• Activity: Your answer should be an exact copy of the lines from the one holding "shifted: black traffic" to the end of the material below, pictures left out.

• Data provided:
■ ■ ■

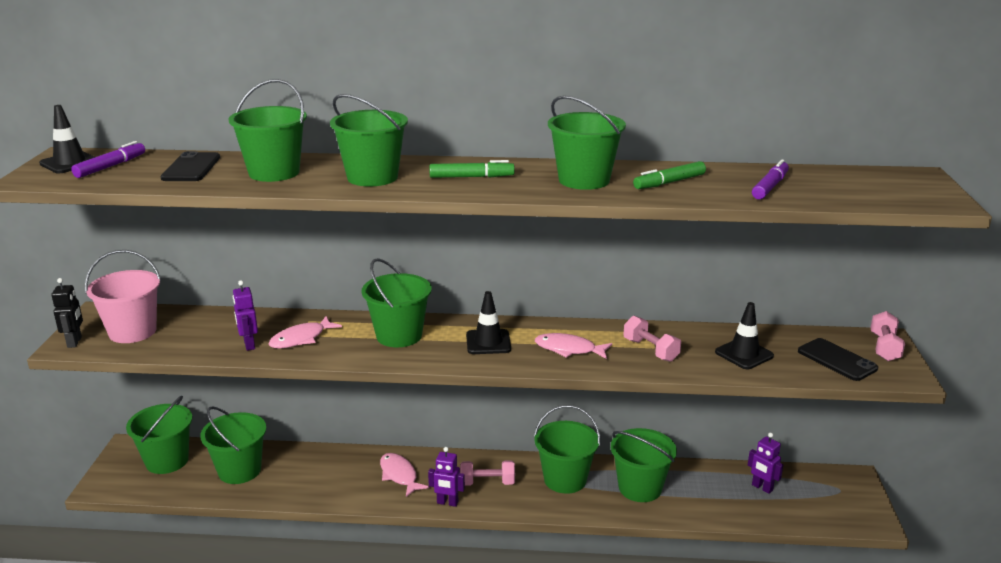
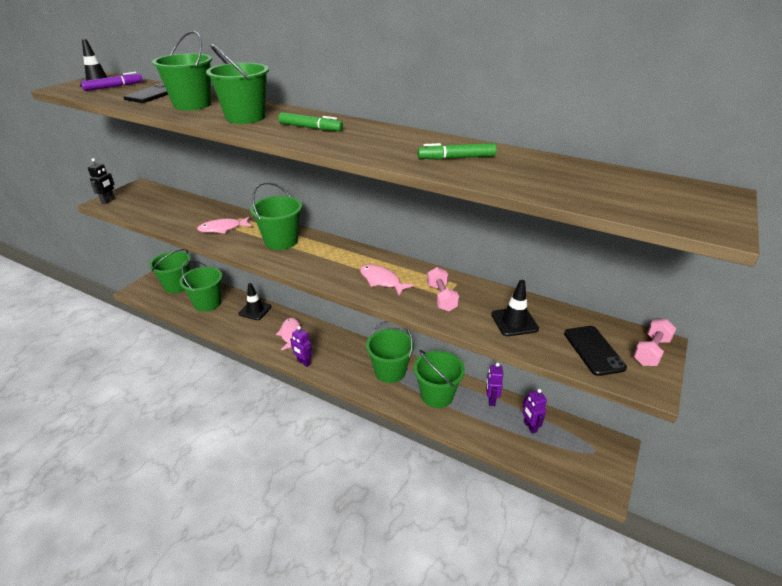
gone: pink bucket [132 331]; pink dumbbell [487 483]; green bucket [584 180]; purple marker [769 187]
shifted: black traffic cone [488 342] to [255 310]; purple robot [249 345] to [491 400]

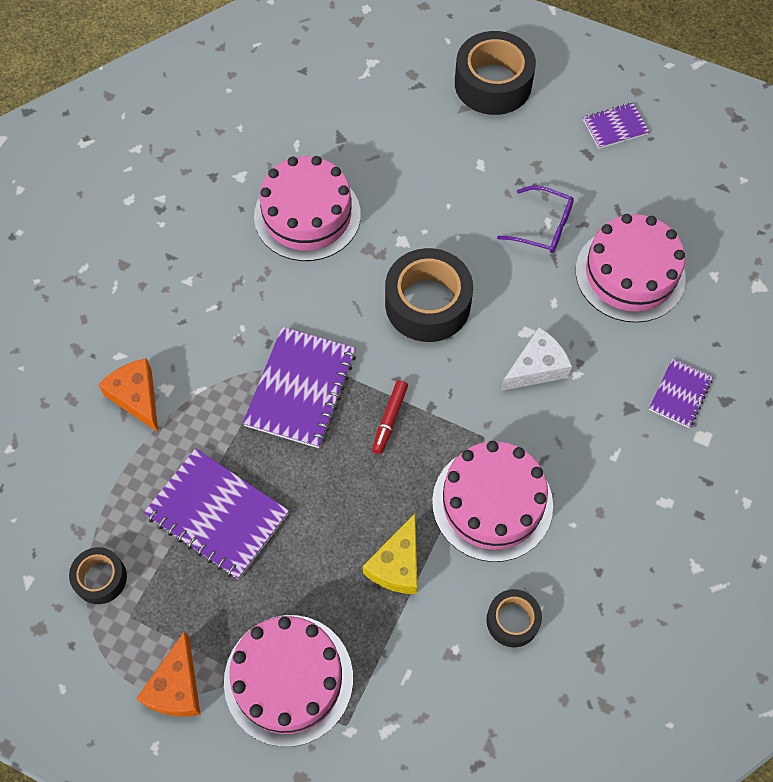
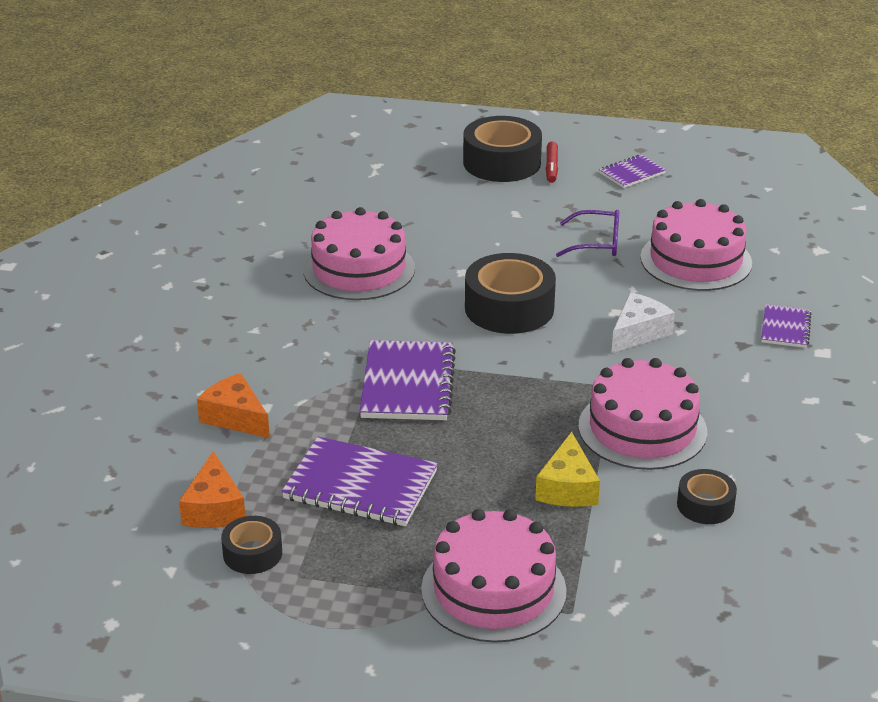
shifted: orange cheese [176 687] to [214 508]; red marker [389 419] to [551 167]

■ ■ ■

• Response:
shifted: black traffic cone [488 342] to [255 310]; purple robot [249 345] to [491 400]

shifted: orange cheese [176 687] to [214 508]; red marker [389 419] to [551 167]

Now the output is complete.